BEGIN

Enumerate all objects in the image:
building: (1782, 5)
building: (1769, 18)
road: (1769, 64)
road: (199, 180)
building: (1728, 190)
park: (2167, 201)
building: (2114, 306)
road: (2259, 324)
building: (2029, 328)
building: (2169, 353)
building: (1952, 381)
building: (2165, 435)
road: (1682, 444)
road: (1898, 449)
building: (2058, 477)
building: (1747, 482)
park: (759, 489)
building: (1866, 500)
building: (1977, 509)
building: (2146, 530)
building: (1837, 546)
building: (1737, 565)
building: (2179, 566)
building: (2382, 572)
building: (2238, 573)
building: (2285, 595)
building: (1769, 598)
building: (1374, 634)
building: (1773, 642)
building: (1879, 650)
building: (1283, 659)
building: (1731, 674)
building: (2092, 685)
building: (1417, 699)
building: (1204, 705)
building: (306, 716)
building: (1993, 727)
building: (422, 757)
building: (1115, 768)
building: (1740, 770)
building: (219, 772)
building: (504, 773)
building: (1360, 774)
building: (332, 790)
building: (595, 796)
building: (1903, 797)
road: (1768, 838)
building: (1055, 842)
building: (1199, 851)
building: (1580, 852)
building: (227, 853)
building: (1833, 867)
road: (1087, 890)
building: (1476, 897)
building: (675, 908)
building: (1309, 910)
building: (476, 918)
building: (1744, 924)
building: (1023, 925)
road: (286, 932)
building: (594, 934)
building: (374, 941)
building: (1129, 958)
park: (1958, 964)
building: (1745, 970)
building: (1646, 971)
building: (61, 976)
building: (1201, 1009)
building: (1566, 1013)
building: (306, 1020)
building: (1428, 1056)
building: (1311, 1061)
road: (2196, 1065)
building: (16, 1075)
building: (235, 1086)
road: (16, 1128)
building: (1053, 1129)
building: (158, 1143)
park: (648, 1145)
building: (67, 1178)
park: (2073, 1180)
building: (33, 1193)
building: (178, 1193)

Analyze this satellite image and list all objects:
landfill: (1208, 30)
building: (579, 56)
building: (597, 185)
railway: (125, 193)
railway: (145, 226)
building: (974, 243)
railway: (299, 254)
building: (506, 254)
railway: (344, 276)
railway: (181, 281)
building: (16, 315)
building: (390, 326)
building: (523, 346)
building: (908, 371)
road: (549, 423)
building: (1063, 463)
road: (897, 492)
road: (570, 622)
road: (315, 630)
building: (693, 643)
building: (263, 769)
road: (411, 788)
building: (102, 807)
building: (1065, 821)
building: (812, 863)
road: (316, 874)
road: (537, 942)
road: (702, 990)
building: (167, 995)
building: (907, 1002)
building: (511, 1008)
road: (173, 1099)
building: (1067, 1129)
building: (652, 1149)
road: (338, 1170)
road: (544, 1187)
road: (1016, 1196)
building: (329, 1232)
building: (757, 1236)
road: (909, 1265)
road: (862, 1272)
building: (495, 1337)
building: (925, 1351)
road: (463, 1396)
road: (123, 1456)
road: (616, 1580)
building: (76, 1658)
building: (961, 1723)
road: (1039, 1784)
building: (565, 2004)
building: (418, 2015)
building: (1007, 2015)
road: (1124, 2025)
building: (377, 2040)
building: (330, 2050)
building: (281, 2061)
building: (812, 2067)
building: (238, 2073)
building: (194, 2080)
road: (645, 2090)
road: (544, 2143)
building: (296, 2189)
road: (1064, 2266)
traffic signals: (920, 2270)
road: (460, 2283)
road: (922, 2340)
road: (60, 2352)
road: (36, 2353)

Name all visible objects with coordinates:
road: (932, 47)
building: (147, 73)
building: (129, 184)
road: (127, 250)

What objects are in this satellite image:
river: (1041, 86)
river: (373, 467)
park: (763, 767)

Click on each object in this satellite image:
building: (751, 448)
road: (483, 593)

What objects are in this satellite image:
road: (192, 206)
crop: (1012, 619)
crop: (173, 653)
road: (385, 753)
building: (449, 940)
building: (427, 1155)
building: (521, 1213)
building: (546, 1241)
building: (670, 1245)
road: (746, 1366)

END

• [What is being asked]:
Among the lines above, find those carrying the word "this" and copy them out.

• [Exercise result]:
Analyze this satellite image and list all objects:
What objects are in this satellite image:
Click on each object in this satellite image:
What objects are in this satellite image:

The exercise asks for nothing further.